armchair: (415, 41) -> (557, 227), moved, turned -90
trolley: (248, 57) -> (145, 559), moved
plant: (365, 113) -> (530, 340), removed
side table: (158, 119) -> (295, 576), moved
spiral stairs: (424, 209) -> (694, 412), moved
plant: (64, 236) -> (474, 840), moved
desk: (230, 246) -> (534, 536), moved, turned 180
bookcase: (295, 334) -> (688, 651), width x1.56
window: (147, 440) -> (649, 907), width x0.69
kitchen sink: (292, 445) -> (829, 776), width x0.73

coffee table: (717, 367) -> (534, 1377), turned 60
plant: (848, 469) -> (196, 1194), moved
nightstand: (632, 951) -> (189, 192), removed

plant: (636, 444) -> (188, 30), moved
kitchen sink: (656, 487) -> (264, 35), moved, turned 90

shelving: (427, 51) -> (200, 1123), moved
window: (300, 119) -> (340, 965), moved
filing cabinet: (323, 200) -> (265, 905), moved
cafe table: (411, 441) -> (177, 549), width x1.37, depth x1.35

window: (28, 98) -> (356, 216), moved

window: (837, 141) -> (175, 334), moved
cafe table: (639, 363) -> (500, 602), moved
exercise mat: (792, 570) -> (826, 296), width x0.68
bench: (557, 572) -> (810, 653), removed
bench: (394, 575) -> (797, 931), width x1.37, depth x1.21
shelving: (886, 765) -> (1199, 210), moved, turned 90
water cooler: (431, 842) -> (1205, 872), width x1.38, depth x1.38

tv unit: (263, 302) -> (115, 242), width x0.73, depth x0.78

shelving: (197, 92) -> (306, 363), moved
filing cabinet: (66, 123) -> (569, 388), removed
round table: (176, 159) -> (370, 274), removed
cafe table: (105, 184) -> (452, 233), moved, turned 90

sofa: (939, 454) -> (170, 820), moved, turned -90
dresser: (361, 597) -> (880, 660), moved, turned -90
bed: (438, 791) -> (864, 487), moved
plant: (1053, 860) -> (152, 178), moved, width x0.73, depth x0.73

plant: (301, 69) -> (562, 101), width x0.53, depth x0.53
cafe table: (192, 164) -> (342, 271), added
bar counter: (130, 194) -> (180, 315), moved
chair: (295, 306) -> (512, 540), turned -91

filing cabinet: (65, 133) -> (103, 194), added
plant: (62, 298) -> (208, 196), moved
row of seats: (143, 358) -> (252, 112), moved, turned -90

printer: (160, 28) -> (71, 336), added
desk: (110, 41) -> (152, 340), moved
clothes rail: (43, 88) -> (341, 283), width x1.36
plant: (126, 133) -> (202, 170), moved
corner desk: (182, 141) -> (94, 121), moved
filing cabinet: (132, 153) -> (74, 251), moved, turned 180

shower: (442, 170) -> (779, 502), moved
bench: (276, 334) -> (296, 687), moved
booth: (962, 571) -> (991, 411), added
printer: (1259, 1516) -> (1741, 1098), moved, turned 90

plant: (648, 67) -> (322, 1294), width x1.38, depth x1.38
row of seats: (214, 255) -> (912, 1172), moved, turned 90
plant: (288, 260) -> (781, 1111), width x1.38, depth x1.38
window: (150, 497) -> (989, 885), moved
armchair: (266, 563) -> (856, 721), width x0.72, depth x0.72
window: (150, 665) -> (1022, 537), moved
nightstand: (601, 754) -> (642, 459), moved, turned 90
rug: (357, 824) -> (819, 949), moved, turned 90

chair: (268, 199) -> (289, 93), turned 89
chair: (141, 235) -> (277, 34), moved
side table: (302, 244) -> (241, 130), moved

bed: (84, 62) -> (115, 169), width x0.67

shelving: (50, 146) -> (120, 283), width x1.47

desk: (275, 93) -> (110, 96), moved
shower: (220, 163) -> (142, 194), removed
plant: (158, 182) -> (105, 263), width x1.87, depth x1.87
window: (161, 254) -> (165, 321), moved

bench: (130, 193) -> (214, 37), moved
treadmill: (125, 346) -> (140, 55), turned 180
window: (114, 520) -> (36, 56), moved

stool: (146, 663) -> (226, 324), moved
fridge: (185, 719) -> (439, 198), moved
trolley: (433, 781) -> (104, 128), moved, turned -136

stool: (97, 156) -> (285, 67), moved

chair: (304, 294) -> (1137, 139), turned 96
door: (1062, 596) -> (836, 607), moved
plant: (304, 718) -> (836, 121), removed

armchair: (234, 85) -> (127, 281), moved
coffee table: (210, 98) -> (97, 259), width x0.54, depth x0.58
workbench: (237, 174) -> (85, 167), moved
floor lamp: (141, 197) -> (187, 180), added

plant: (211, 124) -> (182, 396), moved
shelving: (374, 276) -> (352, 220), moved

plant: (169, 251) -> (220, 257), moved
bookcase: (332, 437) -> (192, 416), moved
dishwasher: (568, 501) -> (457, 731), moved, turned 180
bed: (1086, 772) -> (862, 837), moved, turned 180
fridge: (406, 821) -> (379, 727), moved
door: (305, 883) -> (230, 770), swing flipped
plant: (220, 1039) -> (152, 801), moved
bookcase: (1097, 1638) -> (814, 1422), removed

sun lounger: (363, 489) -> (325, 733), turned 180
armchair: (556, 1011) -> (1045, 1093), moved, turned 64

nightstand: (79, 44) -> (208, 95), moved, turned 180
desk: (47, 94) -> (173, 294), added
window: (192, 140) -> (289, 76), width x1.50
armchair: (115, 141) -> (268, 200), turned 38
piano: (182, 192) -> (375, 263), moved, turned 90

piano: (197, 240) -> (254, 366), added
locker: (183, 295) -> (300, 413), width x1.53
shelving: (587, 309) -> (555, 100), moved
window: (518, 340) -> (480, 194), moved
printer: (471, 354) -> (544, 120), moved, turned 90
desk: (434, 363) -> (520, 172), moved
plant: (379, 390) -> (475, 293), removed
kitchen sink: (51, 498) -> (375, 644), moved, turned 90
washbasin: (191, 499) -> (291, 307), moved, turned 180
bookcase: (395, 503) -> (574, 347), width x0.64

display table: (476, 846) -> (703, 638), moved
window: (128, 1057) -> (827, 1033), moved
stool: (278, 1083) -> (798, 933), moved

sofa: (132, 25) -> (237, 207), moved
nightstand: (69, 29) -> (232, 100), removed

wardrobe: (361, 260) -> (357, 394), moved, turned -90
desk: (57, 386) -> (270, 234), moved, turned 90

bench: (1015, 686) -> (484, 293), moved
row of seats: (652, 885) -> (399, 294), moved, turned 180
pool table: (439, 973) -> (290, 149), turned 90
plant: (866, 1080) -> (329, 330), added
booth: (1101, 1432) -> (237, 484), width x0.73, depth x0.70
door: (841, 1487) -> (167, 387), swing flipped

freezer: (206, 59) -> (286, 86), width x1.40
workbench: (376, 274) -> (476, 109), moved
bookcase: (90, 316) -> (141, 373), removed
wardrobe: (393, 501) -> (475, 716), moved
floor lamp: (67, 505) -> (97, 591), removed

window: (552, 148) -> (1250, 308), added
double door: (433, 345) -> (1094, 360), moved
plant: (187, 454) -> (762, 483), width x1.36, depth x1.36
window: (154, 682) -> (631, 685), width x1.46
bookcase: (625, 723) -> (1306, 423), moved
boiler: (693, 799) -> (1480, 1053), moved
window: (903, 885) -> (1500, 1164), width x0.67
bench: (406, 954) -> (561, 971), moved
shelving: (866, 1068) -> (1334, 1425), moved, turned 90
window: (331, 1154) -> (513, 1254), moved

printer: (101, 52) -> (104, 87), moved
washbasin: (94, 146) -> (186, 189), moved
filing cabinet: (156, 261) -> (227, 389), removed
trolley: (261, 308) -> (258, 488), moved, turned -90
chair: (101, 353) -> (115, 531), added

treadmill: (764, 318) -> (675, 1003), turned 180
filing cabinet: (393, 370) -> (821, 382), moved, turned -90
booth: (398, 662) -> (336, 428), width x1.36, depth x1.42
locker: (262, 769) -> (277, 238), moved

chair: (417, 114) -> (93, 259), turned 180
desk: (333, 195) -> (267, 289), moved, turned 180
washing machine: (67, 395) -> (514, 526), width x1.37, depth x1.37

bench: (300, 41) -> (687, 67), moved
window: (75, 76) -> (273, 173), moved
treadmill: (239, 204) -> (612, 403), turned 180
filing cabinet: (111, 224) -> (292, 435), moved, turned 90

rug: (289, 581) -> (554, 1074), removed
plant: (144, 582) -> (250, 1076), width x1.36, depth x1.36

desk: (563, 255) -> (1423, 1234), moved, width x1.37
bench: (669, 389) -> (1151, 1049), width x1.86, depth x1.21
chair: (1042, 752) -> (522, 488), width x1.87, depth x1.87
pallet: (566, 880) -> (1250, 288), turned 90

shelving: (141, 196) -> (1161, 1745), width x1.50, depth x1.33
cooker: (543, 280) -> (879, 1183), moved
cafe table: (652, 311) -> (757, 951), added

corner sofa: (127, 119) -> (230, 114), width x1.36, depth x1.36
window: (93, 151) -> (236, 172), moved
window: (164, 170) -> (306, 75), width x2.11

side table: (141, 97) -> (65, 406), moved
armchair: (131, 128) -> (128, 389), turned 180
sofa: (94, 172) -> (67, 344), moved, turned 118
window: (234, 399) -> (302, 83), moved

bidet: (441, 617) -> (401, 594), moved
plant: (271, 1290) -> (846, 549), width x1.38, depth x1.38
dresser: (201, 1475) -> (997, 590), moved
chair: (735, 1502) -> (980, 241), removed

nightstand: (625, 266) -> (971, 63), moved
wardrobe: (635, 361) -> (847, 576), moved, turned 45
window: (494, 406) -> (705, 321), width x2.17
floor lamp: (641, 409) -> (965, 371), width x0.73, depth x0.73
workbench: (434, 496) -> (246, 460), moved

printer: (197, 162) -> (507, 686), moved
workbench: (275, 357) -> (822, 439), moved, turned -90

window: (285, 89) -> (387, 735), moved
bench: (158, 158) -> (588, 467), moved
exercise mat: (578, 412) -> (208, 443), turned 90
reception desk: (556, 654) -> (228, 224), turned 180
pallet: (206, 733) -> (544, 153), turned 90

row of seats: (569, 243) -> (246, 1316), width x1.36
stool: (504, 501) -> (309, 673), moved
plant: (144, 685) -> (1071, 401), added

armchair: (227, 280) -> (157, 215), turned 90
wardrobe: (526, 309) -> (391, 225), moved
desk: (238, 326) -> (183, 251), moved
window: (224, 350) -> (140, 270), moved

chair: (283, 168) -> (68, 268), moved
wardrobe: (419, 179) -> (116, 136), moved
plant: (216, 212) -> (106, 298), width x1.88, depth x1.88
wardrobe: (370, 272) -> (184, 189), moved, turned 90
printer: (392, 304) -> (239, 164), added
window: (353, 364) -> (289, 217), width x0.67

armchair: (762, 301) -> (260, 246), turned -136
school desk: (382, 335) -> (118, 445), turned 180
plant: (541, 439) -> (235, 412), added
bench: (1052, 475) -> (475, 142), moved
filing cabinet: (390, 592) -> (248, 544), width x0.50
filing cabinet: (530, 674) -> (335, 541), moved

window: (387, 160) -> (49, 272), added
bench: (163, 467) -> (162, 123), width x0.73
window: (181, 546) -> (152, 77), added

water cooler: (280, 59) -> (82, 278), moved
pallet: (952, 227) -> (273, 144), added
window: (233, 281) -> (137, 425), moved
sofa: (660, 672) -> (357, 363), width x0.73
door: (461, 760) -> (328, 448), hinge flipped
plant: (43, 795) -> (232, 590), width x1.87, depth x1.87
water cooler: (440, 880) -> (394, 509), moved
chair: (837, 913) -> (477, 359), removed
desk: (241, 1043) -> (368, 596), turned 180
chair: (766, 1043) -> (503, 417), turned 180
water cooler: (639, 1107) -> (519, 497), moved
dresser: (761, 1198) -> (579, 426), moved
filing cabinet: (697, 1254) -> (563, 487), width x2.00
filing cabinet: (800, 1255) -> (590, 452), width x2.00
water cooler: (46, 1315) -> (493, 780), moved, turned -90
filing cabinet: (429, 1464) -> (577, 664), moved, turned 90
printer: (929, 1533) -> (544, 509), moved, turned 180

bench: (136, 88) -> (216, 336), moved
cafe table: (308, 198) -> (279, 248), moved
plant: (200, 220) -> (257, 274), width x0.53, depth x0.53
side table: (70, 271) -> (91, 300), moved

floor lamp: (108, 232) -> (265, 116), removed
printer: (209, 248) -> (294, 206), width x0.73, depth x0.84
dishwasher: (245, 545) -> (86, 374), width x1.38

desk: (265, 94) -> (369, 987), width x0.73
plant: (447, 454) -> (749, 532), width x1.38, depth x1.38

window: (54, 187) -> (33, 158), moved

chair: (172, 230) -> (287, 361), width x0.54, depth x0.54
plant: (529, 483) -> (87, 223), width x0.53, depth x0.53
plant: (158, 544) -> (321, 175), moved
------
> _Exercise description_: Going back to the entries above, set down exactly the lines that begin at the one with "window: (234, 399) -> (302, 83), moved" and end at the one with "workbench: (434, 496) -> (246, 460), moved", both included, and nothing else.

> _Result of this task_:
window: (234, 399) -> (302, 83), moved

bidet: (441, 617) -> (401, 594), moved
plant: (271, 1290) -> (846, 549), width x1.38, depth x1.38
dresser: (201, 1475) -> (997, 590), moved
chair: (735, 1502) -> (980, 241), removed

nightstand: (625, 266) -> (971, 63), moved
wardrobe: (635, 361) -> (847, 576), moved, turned 45
window: (494, 406) -> (705, 321), width x2.17
floor lamp: (641, 409) -> (965, 371), width x0.73, depth x0.73
workbench: (434, 496) -> (246, 460), moved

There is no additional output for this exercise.